• Provided material:
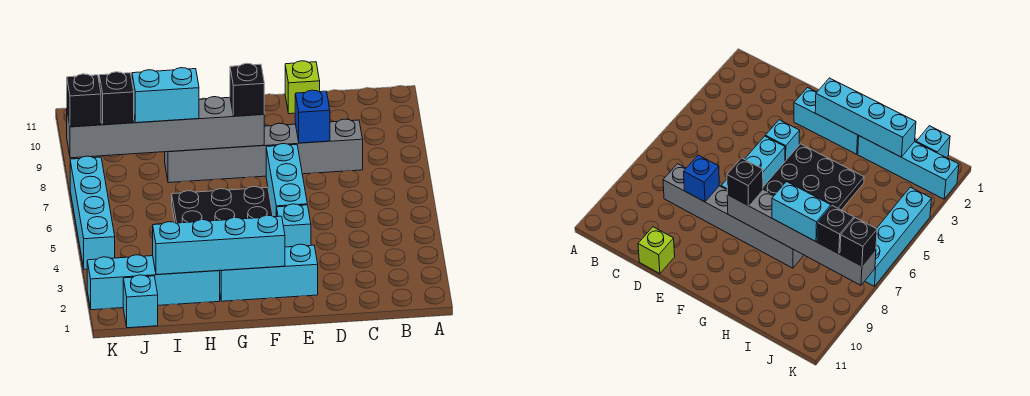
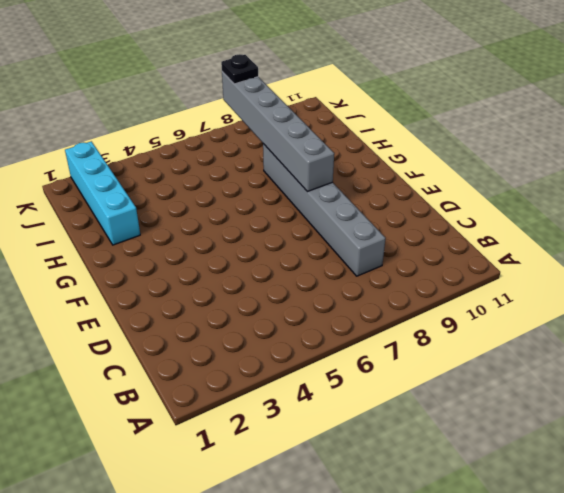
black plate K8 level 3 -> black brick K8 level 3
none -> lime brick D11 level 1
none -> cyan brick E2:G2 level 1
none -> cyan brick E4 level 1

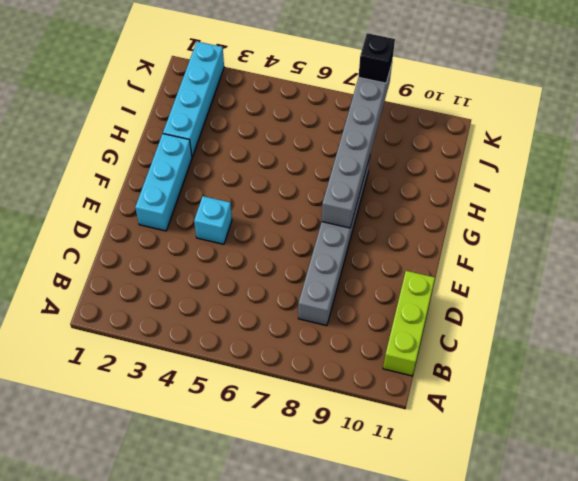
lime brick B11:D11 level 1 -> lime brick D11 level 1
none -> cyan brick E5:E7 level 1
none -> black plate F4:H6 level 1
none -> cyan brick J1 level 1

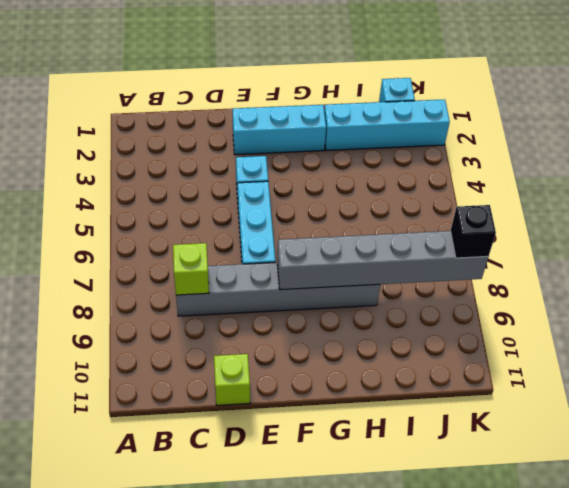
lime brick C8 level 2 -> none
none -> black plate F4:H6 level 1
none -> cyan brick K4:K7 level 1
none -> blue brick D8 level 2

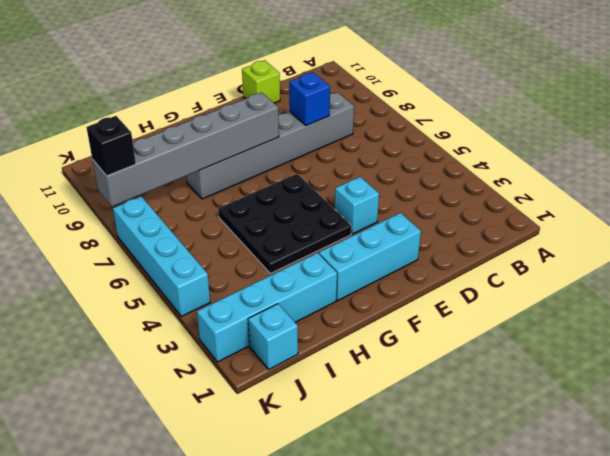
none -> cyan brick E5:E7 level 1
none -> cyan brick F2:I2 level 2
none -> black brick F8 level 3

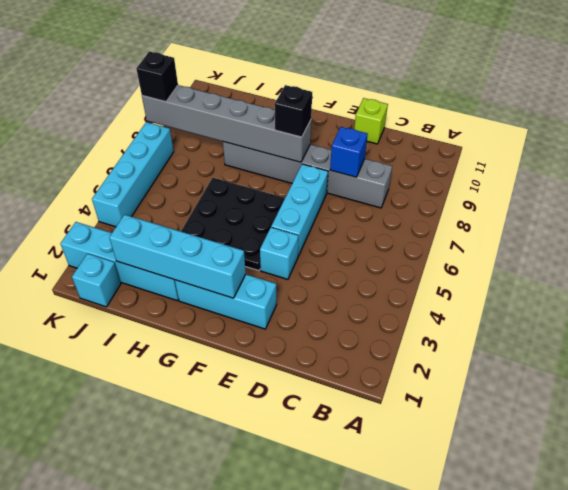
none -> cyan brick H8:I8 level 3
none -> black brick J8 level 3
==
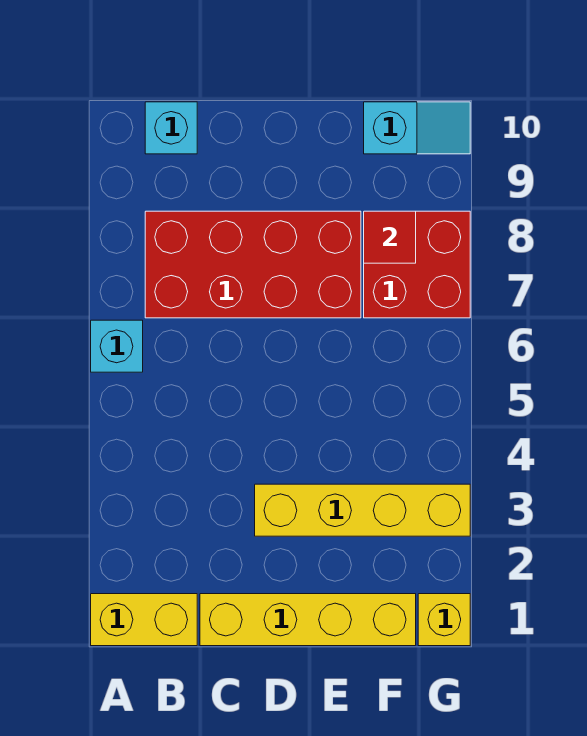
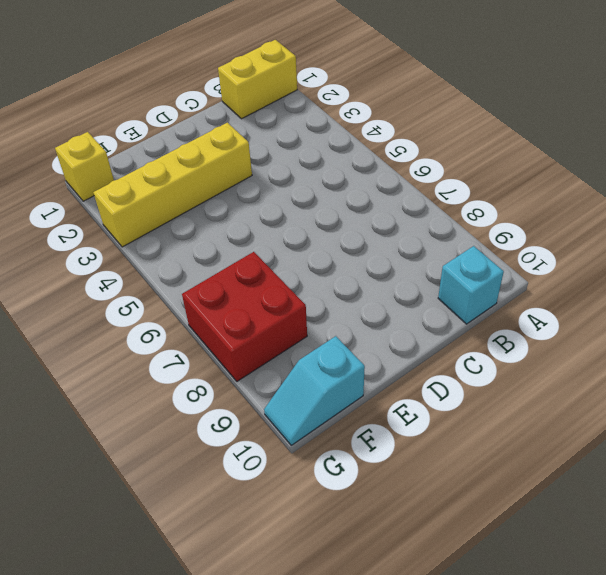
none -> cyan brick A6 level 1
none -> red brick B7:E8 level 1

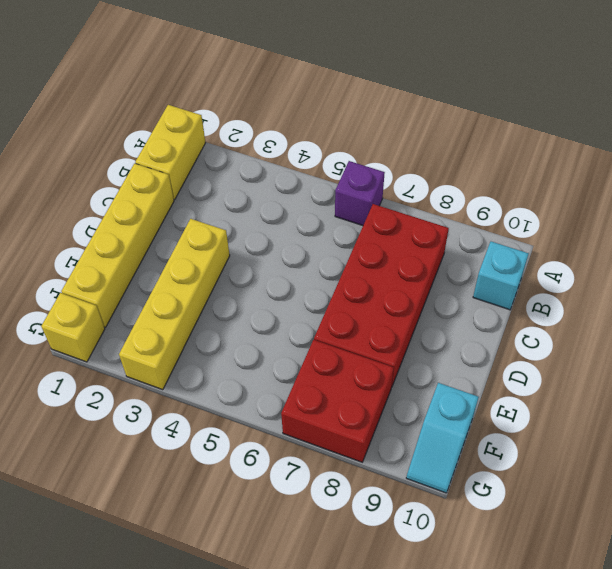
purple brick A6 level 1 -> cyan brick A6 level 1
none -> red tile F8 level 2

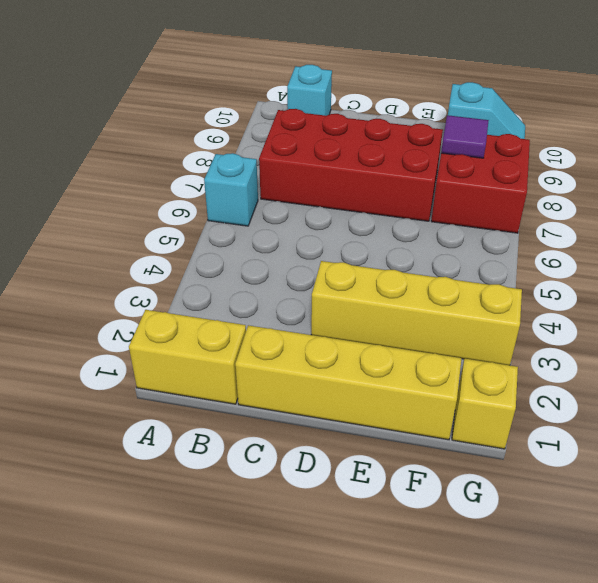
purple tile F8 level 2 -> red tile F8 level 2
==
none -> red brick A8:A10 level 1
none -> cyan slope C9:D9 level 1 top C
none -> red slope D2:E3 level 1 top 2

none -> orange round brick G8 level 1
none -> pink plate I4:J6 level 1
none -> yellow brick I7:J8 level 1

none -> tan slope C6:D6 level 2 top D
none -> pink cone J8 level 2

• Work instructions:
Only lines holding the word "purple" are wanted; copy each one from the listing.

• Answer area:
purple brick A6 level 1 -> cyan brick A6 level 1
purple tile F8 level 2 -> red tile F8 level 2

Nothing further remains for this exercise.